WHAT YOU SHOULD DO: Exact reproduction of the data is required, with images excluded.

RECORDED INFORMATION:
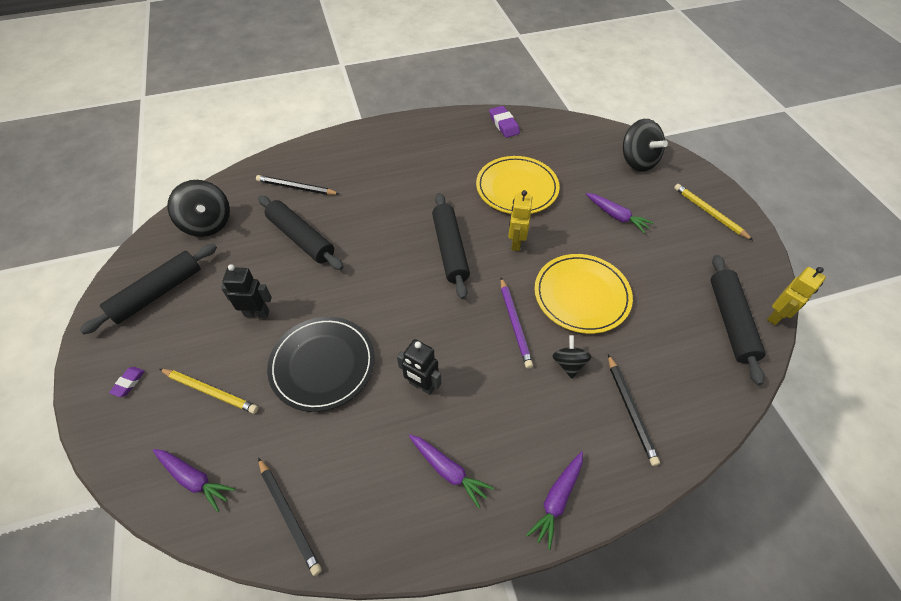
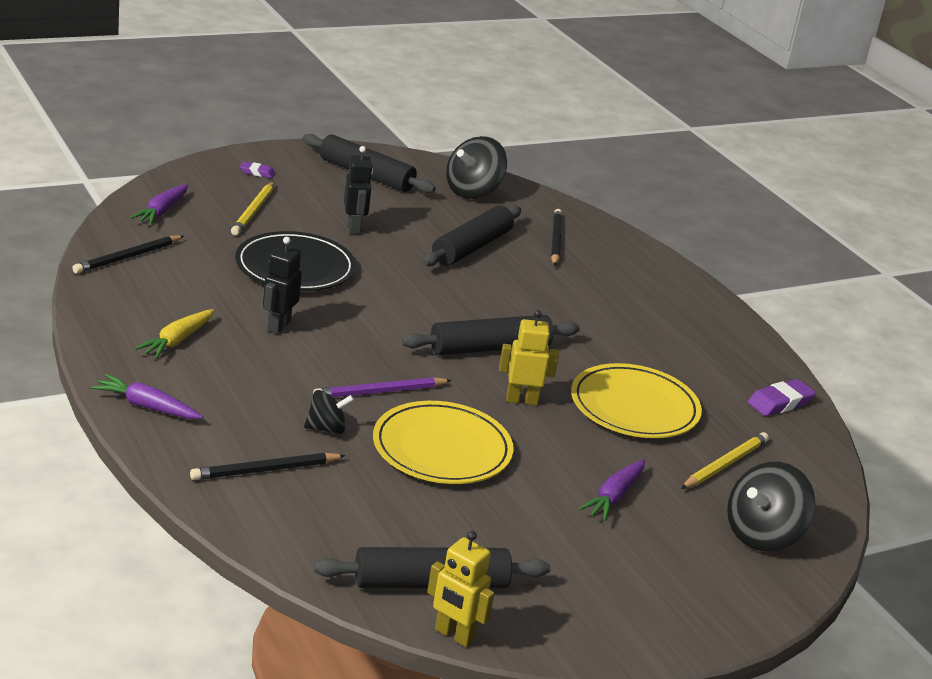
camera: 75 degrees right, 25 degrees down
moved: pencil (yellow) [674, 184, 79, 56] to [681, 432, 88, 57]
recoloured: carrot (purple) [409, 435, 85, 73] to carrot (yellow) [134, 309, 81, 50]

OUTPUT:
camera: 75 degrees right, 25 degrees down
moved: pencil (yellow) [674, 184, 79, 56] to [681, 432, 88, 57]
recoloured: carrot (purple) [409, 435, 85, 73] to carrot (yellow) [134, 309, 81, 50]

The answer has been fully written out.